#### Input for this task

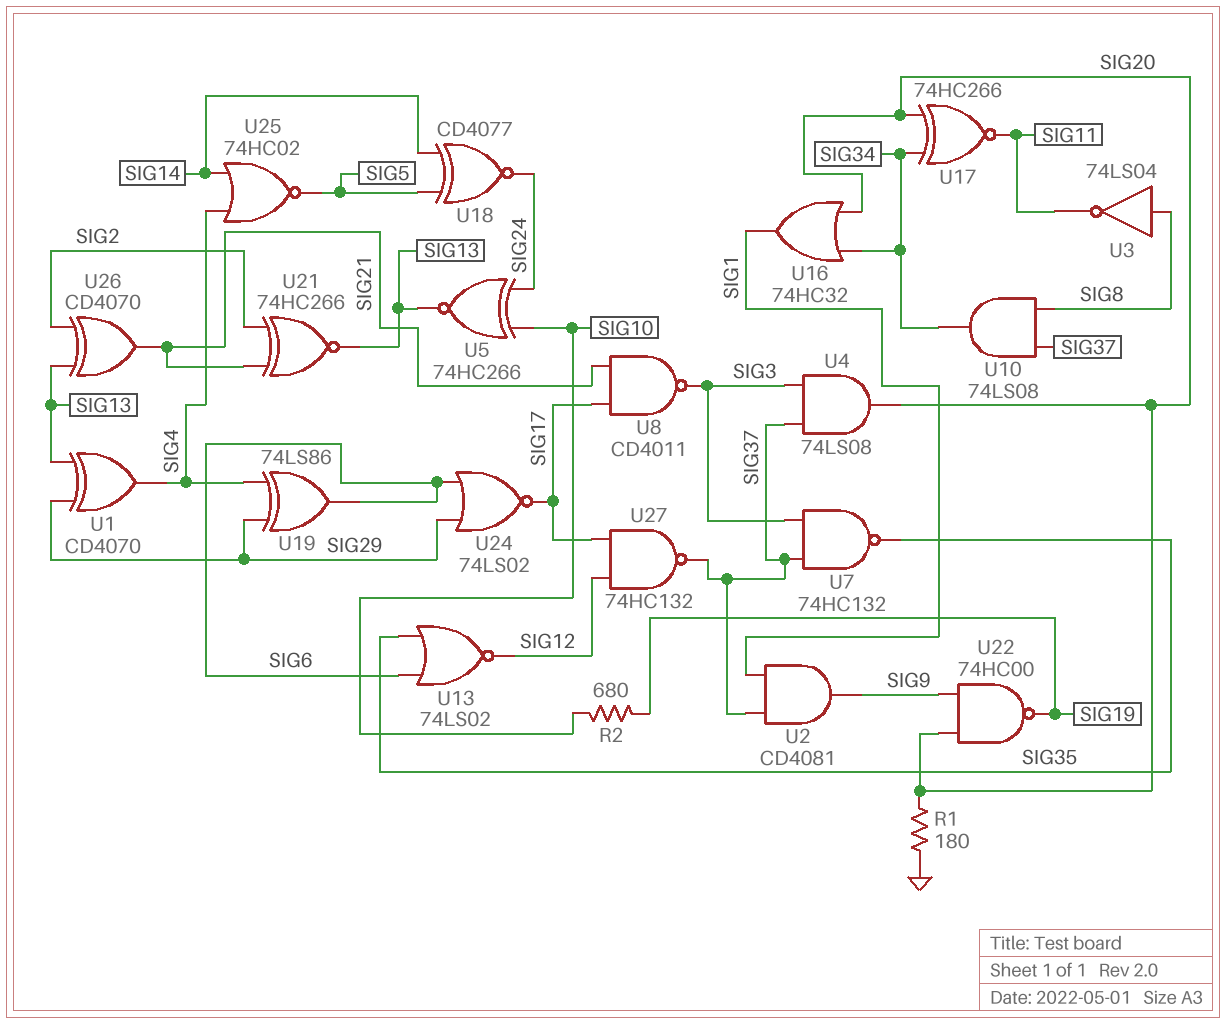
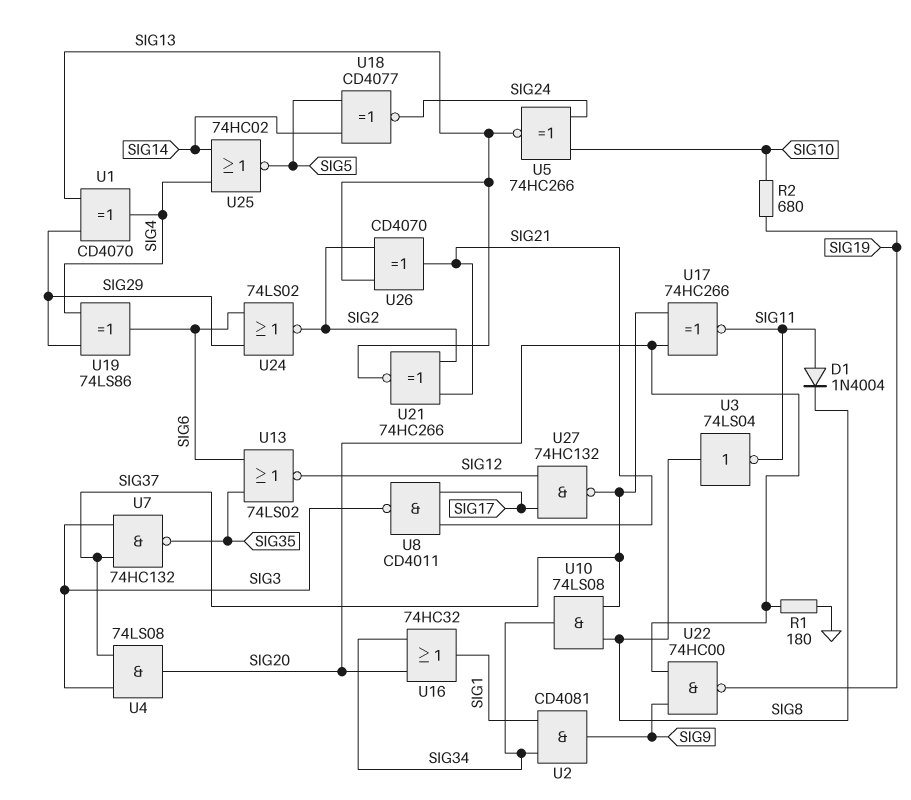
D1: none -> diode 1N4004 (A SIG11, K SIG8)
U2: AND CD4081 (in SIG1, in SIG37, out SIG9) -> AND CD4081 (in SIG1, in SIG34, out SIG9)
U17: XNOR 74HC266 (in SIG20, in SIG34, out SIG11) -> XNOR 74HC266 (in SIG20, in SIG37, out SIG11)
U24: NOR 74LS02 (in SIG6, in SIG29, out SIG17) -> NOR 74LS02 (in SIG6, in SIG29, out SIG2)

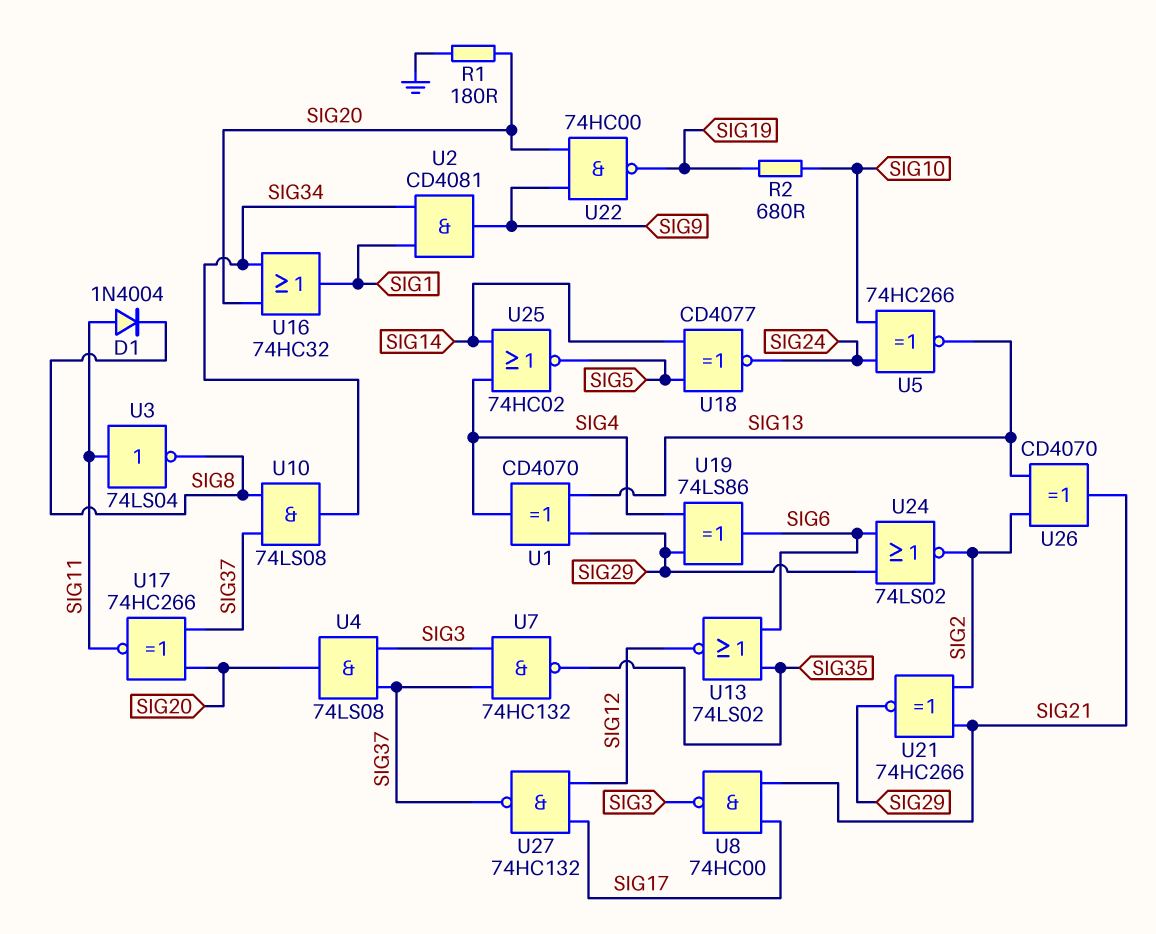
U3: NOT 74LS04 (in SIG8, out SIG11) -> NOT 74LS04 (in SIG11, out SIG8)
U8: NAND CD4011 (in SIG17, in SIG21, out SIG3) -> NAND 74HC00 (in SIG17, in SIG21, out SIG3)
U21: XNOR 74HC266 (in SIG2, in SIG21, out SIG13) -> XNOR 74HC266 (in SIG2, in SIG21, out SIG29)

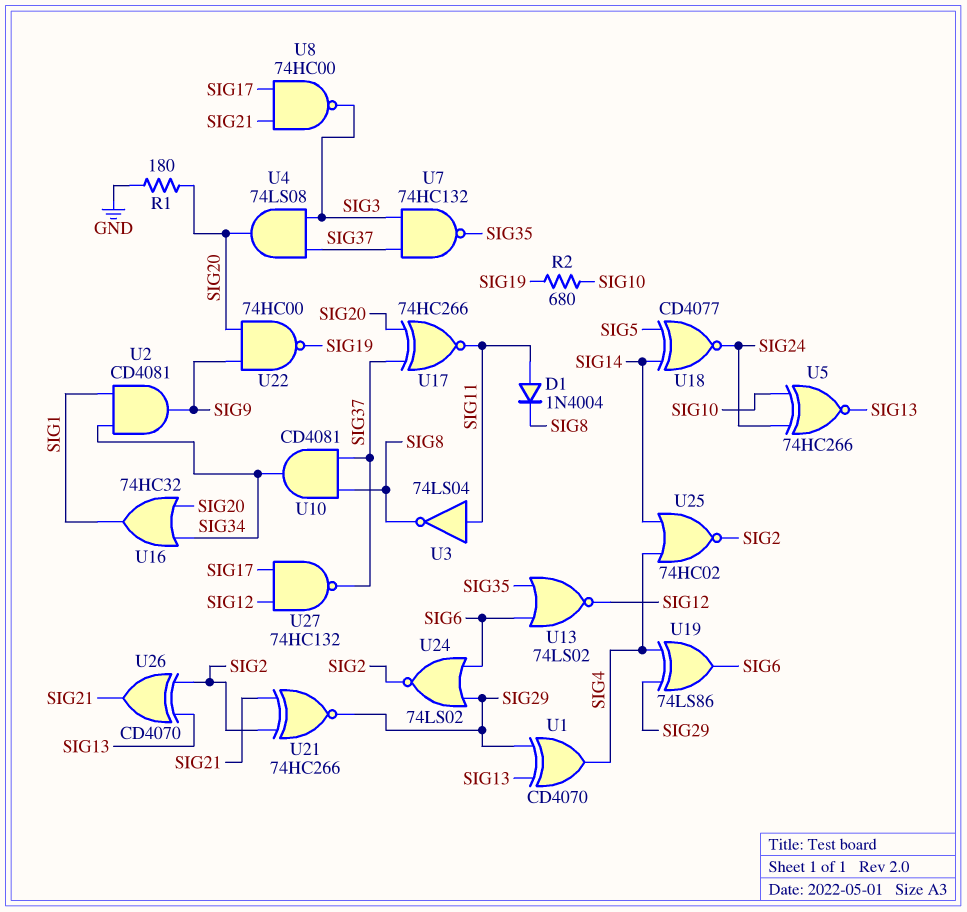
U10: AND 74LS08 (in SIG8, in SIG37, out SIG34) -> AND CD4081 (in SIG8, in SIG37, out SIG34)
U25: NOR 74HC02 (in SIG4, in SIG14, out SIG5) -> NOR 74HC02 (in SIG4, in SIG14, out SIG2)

########

◆ What to do: Above are the records; from them, give again exactly the lines from the one containing "U2: AND CD4081" through the one containing "U17: XNOR 74HC266", both included.

◆ Answer area:
U2: AND CD4081 (in SIG1, in SIG37, out SIG9) -> AND CD4081 (in SIG1, in SIG34, out SIG9)
U17: XNOR 74HC266 (in SIG20, in SIG34, out SIG11) -> XNOR 74HC266 (in SIG20, in SIG37, out SIG11)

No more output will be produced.